*Exercise directions:* Repeat the records word for word, excluding any picture.

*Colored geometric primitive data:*

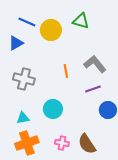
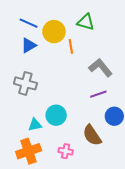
blue triangle: (16, 43) -> (29, 45), moved
orange line: (66, 71) -> (71, 46), moved
cyan triangle: (23, 118) -> (35, 125), moved
brown semicircle: (87, 144) -> (92, 135), moved

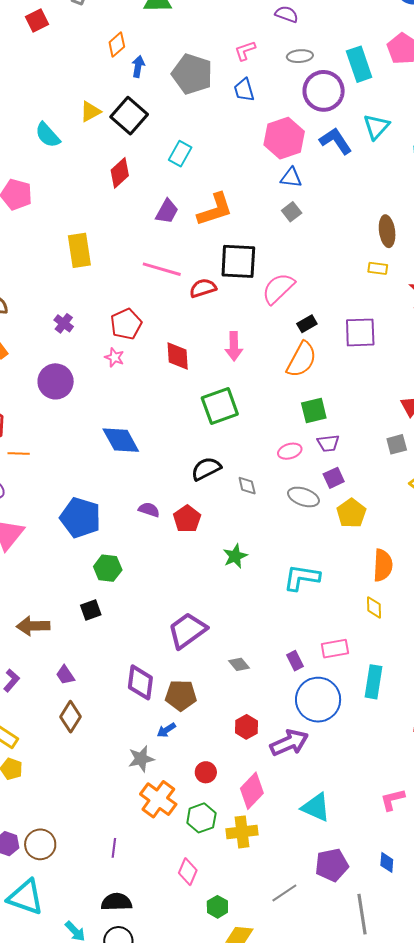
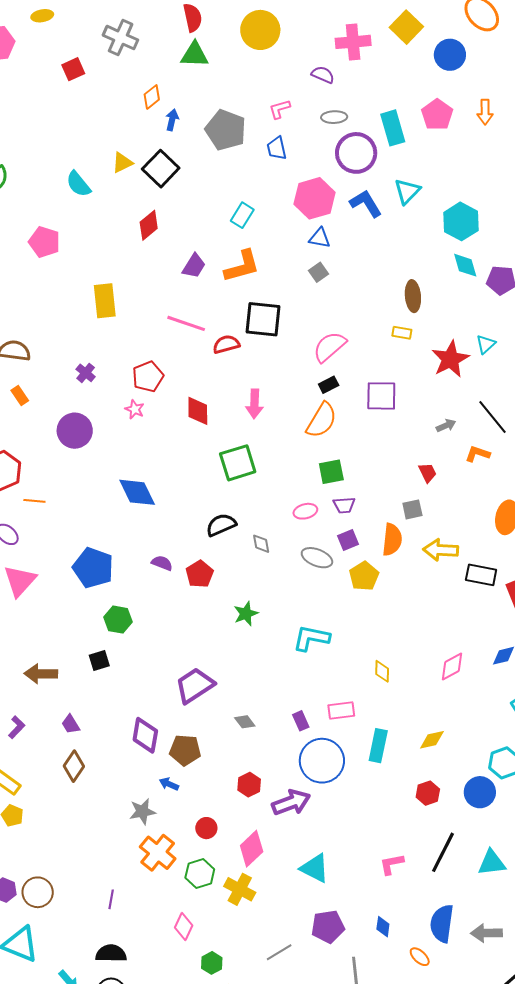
cyan rectangle: (180, 154) -> (242, 215), moved
pink semicircle: (278, 288) -> (330, 347), moved
orange semicircle: (383, 565) -> (392, 540), moved
blue arrow: (166, 730) -> (169, 784), turned 54
yellow cross: (242, 832) -> (240, 889), turned 32

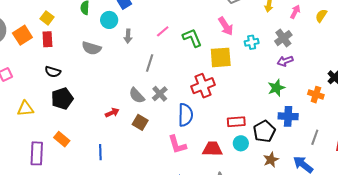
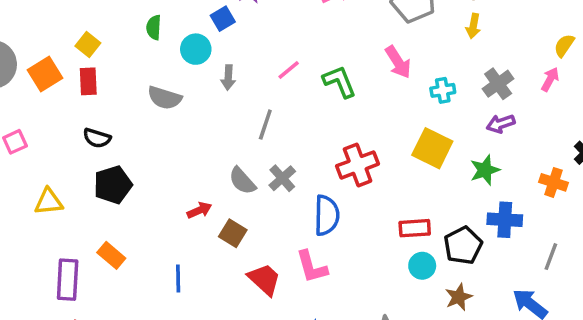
pink arrow: (295, 12) -> (550, 79), moved
yellow square: (221, 57) -> (432, 148), moved, turned 30
brown square: (140, 122) -> (233, 233), moved
red trapezoid: (212, 149) -> (264, 279), moved, turned 40
brown star: (271, 160) -> (459, 297), moved

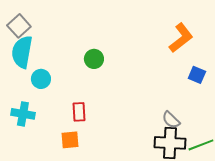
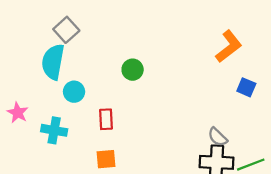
gray square: (19, 26) -> (66, 30), moved
red rectangle: (79, 112) -> (106, 119), moved

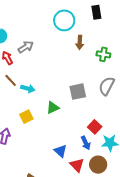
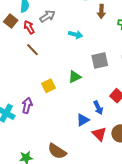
cyan arrow: (28, 89) -> (76, 35), moved
blue arrow: (86, 143) -> (98, 108), moved
blue triangle: (61, 151) -> (83, 120), turned 48

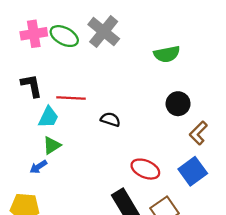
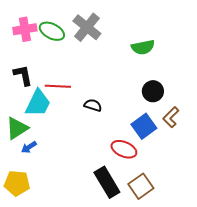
cyan trapezoid: (48, 117) -> (38, 103), size x1.4
green triangle: (52, 145) -> (17, 128), moved, size x1.4
blue square: (193, 171) -> (144, 126), moved

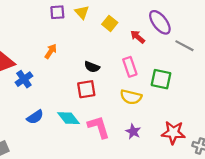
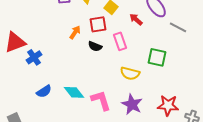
orange arrow: (51, 51) -> (75, 32), moved
pink rectangle: (130, 67) -> (120, 41), moved
red square: (86, 89) -> (98, 24), moved
purple star: (133, 132) -> (132, 104), size x1.5

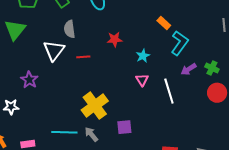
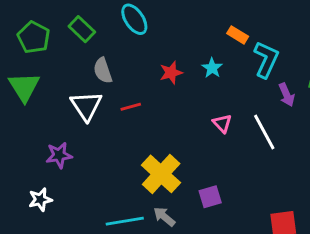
cyan star: (143, 56) -> (212, 68), moved
purple arrow: (189, 69) -> (287, 95), turned -70
purple star: (29, 80) -> (59, 155), turned -30

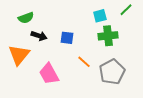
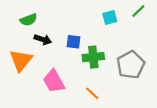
green cross: (108, 36) -> (93, 57), moved
orange line: (84, 62) -> (92, 93), moved
gray pentagon: (112, 72) -> (131, 65), moved

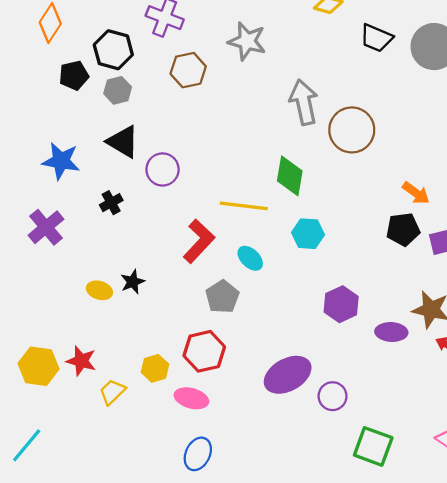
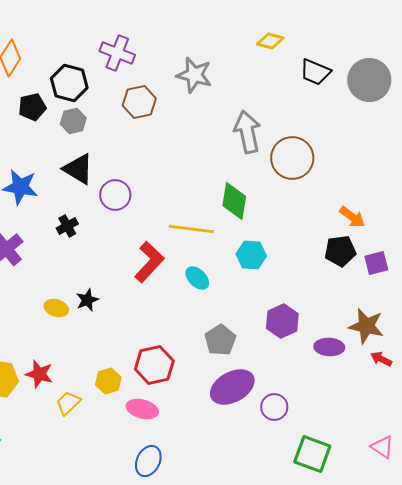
gray pentagon: (222, 297) -> (220, 340), moved

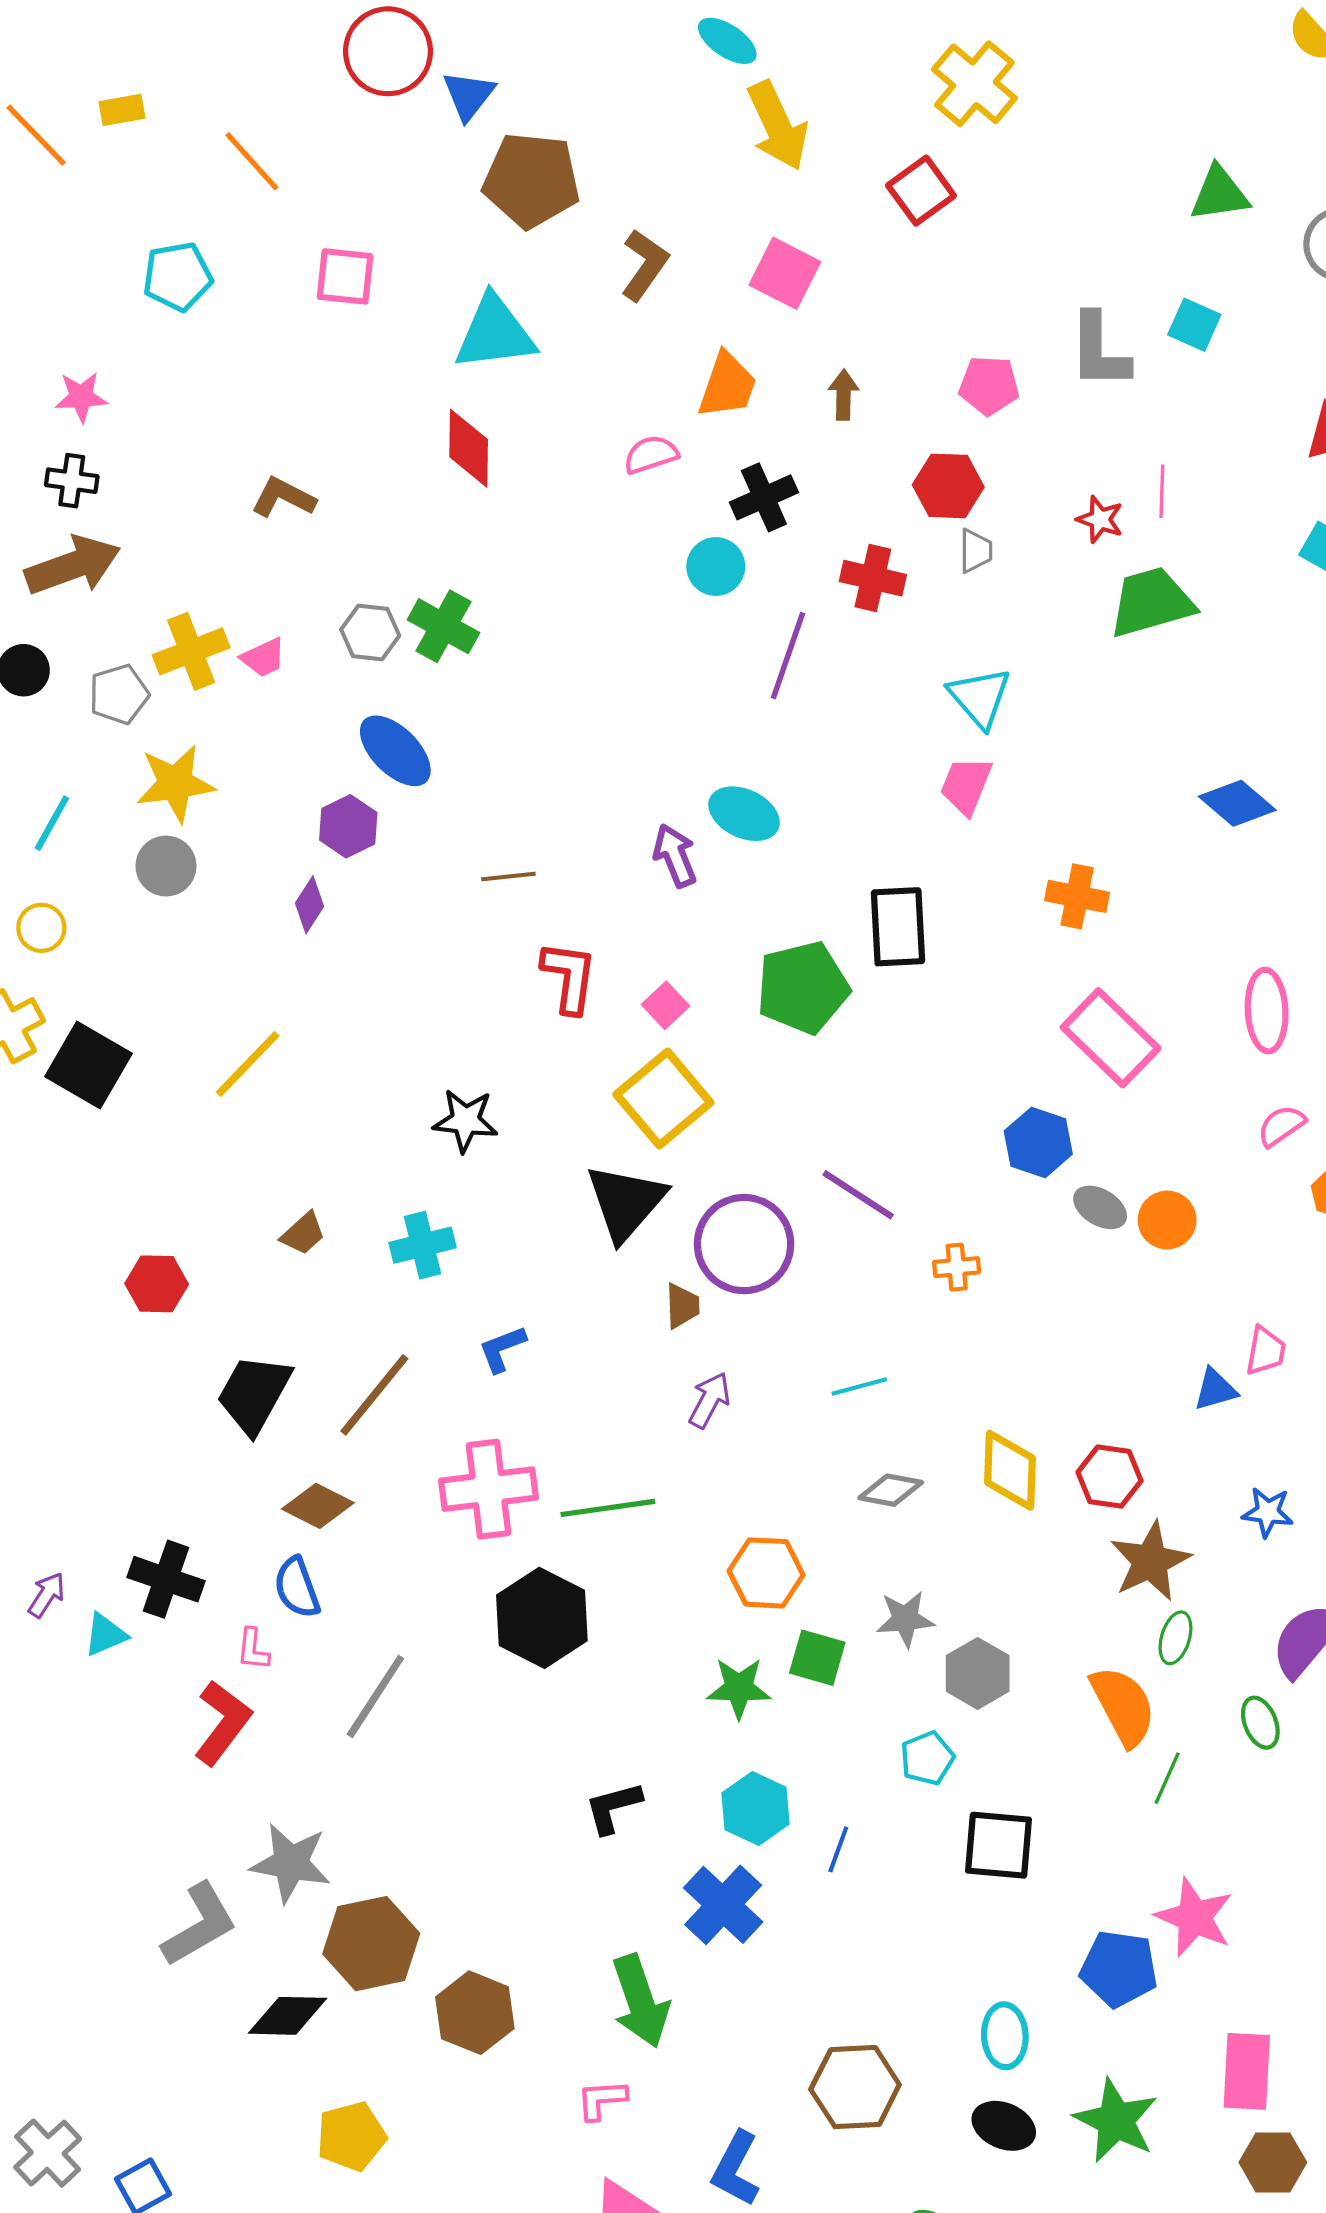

*Answer section:*
blue triangle: (16, 43) -> (29, 45), moved
orange line: (66, 71) -> (71, 46), moved
cyan triangle: (23, 118) -> (35, 125), moved
brown semicircle: (87, 144) -> (92, 135), moved

cyan rectangle: (180, 154) -> (242, 215), moved
pink semicircle: (278, 288) -> (330, 347), moved
orange semicircle: (383, 565) -> (392, 540), moved
blue arrow: (166, 730) -> (169, 784), turned 54
yellow cross: (242, 832) -> (240, 889), turned 32

pink arrow: (295, 12) -> (550, 79), moved
yellow square: (221, 57) -> (432, 148), moved, turned 30
brown square: (140, 122) -> (233, 233), moved
red trapezoid: (212, 149) -> (264, 279), moved, turned 40
brown star: (271, 160) -> (459, 297), moved

gray square: (19, 26) -> (66, 30), moved
red rectangle: (79, 112) -> (106, 119), moved

cyan arrow: (28, 89) -> (76, 35), moved
blue arrow: (86, 143) -> (98, 108), moved
blue triangle: (61, 151) -> (83, 120), turned 48

cyan trapezoid: (48, 117) -> (38, 103), size x1.4
green triangle: (52, 145) -> (17, 128), moved, size x1.4
blue square: (193, 171) -> (144, 126), moved

orange arrow: (51, 51) -> (75, 32), moved
pink rectangle: (130, 67) -> (120, 41), moved
red square: (86, 89) -> (98, 24), moved
purple star: (133, 132) -> (132, 104), size x1.5

cyan star: (143, 56) -> (212, 68), moved
purple arrow: (189, 69) -> (287, 95), turned -70
purple star: (29, 80) -> (59, 155), turned -30

green cross: (108, 36) -> (93, 57), moved
orange line: (84, 62) -> (92, 93), moved
gray pentagon: (112, 72) -> (131, 65), moved

gray pentagon: (222, 297) -> (220, 340), moved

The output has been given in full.